| Given entries |
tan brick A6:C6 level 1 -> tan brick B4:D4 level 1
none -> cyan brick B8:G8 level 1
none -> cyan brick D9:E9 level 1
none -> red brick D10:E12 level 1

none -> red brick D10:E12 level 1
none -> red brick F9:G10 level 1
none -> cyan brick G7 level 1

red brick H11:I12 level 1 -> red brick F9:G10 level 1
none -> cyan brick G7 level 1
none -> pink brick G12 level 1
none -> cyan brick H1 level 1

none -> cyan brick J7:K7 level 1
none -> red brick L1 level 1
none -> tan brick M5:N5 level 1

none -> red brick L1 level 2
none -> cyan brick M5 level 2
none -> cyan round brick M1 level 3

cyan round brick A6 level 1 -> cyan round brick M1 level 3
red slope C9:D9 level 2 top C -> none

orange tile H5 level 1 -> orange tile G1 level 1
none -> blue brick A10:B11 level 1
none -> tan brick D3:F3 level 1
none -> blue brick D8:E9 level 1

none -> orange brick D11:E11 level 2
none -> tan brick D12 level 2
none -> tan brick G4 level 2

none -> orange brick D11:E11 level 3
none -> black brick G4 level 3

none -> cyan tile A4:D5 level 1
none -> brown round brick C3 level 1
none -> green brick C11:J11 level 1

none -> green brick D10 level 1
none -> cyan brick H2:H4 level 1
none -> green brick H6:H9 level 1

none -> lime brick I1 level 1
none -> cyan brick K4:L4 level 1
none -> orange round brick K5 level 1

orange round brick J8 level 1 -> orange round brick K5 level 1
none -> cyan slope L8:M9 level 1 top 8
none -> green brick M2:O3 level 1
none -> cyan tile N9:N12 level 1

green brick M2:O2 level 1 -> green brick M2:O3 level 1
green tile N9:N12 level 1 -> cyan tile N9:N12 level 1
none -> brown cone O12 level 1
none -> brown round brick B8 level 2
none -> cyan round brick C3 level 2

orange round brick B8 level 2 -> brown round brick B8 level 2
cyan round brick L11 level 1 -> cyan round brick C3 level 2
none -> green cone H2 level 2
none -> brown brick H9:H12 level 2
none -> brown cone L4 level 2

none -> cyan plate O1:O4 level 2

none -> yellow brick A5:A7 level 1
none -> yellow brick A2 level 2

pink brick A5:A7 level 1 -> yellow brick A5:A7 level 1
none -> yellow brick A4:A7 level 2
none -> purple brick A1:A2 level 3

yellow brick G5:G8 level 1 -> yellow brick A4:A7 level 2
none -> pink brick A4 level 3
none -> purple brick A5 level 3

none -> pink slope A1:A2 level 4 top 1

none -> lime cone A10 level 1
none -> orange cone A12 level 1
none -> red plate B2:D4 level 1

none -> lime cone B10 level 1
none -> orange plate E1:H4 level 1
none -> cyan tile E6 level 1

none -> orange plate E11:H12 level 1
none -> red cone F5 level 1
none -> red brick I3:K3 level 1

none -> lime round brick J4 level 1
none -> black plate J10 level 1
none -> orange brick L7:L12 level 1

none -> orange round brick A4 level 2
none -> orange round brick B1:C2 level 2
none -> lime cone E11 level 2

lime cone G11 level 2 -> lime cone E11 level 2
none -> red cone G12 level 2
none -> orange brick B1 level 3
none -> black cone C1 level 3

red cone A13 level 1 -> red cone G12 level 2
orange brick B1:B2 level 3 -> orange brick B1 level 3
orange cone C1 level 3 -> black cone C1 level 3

| Problem description |
The entries above hold the needed span. Transcribe exactly the lines from the one with "none -> tan brick G4 level 2" to the one with "none -> green cone H2 level 2", both included.

| Solution to this problem |
none -> tan brick G4 level 2

none -> orange brick D11:E11 level 3
none -> black brick G4 level 3

none -> cyan tile A4:D5 level 1
none -> brown round brick C3 level 1
none -> green brick C11:J11 level 1

none -> green brick D10 level 1
none -> cyan brick H2:H4 level 1
none -> green brick H6:H9 level 1

none -> lime brick I1 level 1
none -> cyan brick K4:L4 level 1
none -> orange round brick K5 level 1

orange round brick J8 level 1 -> orange round brick K5 level 1
none -> cyan slope L8:M9 level 1 top 8
none -> green brick M2:O3 level 1
none -> cyan tile N9:N12 level 1

green brick M2:O2 level 1 -> green brick M2:O3 level 1
green tile N9:N12 level 1 -> cyan tile N9:N12 level 1
none -> brown cone O12 level 1
none -> brown round brick B8 level 2
none -> cyan round brick C3 level 2

orange round brick B8 level 2 -> brown round brick B8 level 2
cyan round brick L11 level 1 -> cyan round brick C3 level 2
none -> green cone H2 level 2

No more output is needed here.